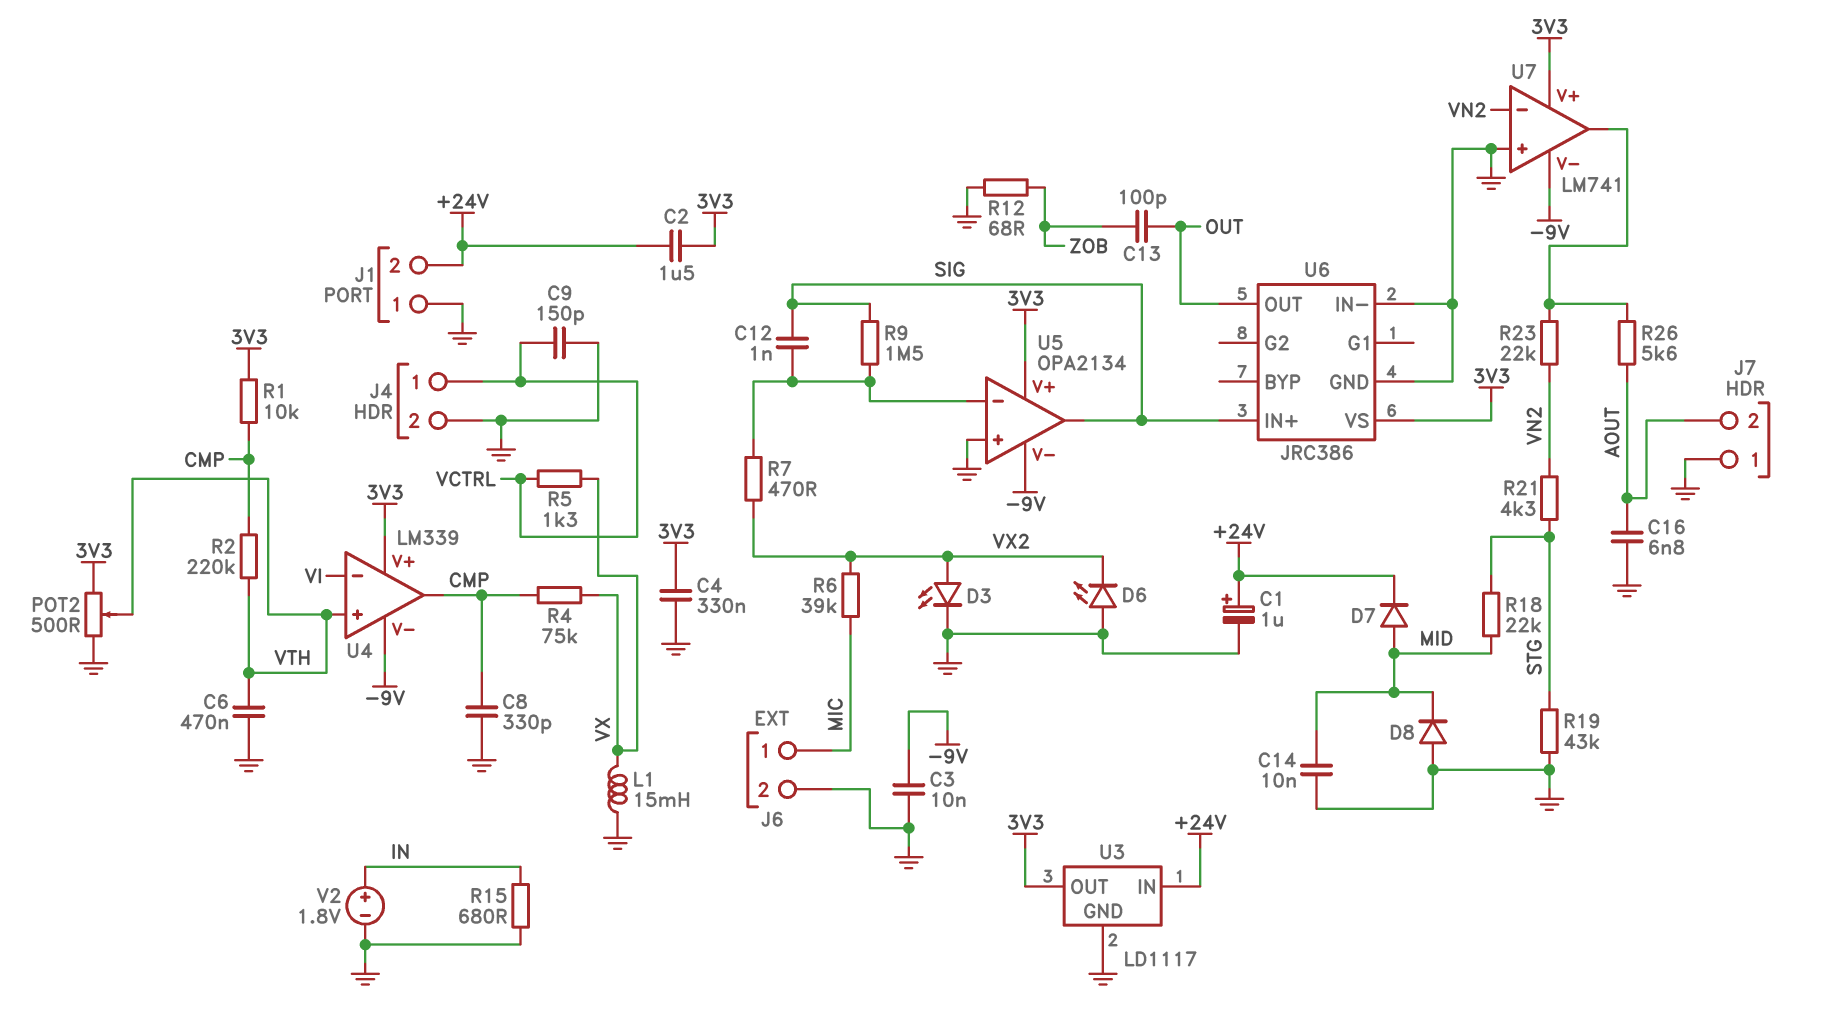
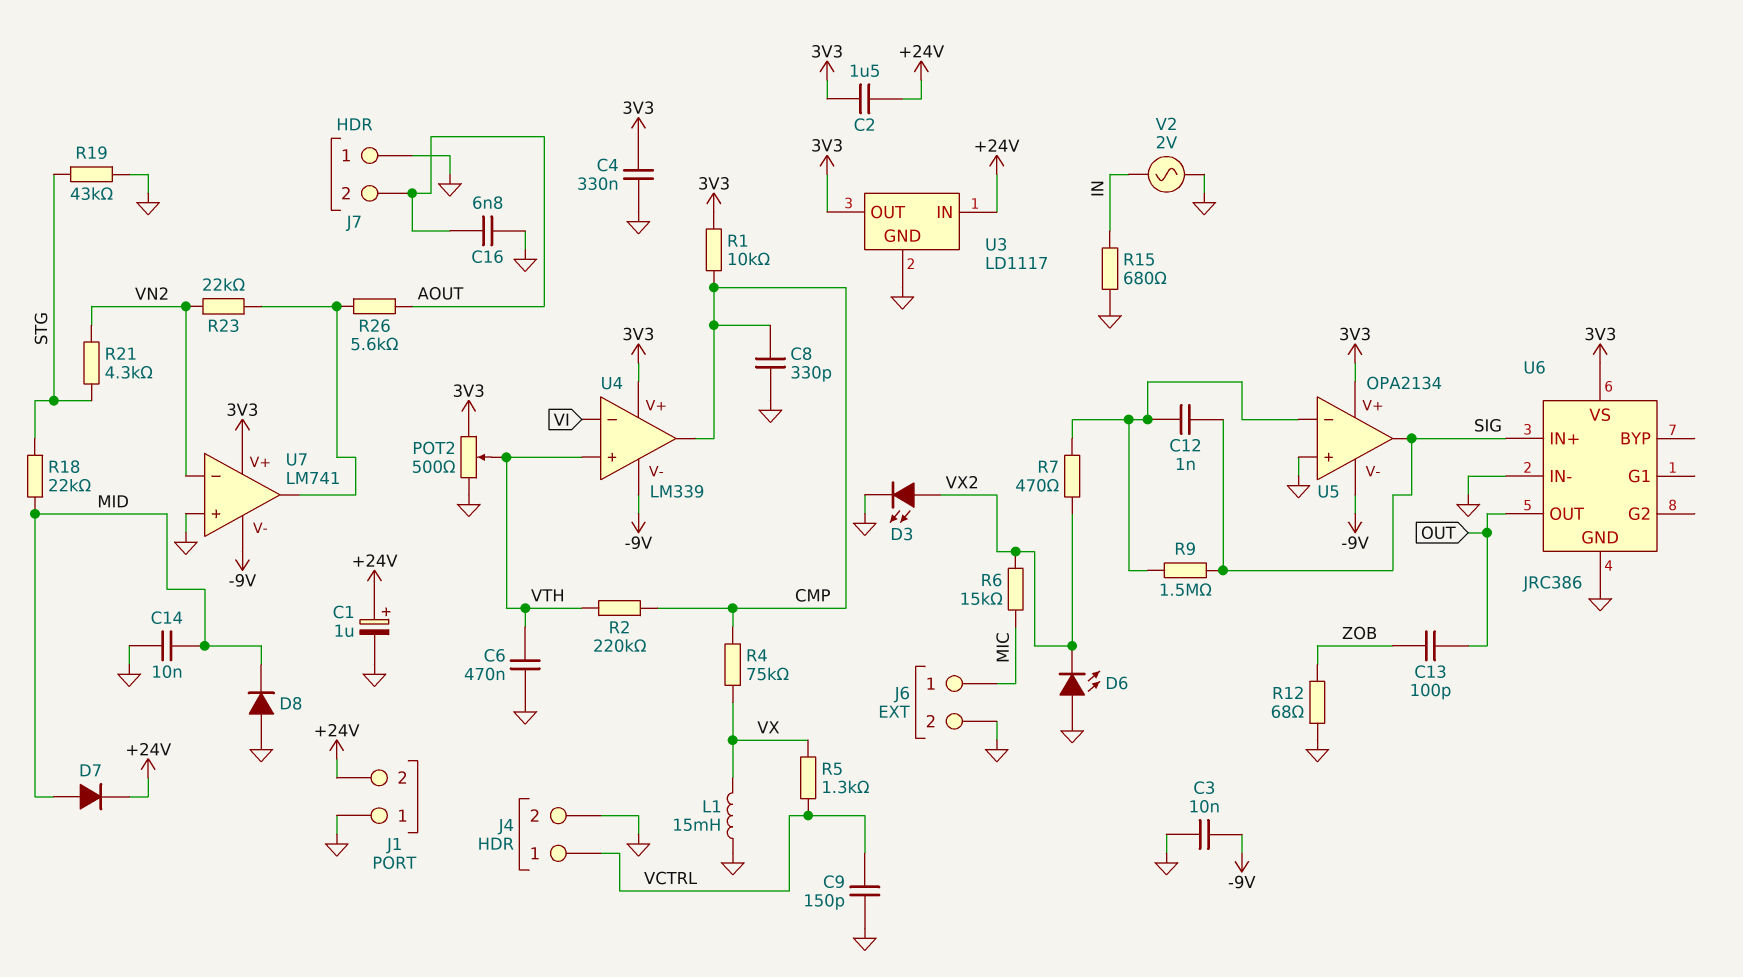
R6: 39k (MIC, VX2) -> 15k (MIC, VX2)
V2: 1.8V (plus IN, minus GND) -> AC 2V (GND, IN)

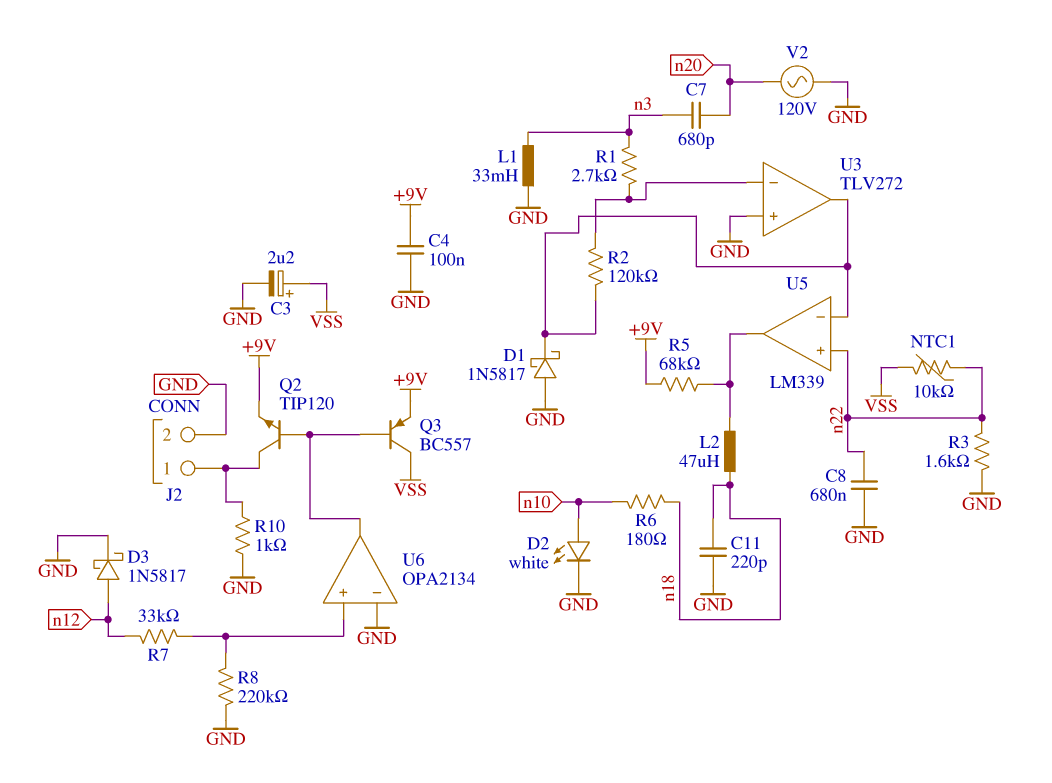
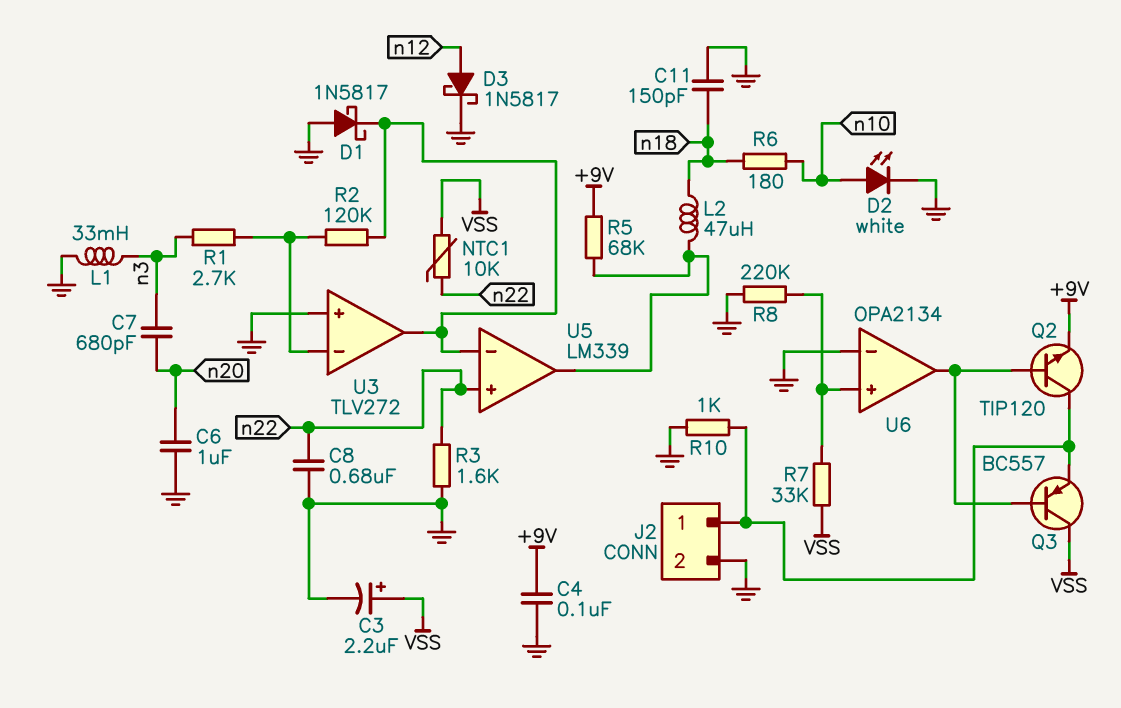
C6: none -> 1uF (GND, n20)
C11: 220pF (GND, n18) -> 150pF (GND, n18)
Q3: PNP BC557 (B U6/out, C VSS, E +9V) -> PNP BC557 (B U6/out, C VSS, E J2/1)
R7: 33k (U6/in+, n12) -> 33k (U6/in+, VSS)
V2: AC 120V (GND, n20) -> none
• • •
EXERCISE AIM >>
Go over the listing above and return each line with "none".

REPLY >>
C6: none -> 1uF (GND, n20)
V2: AC 120V (GND, n20) -> none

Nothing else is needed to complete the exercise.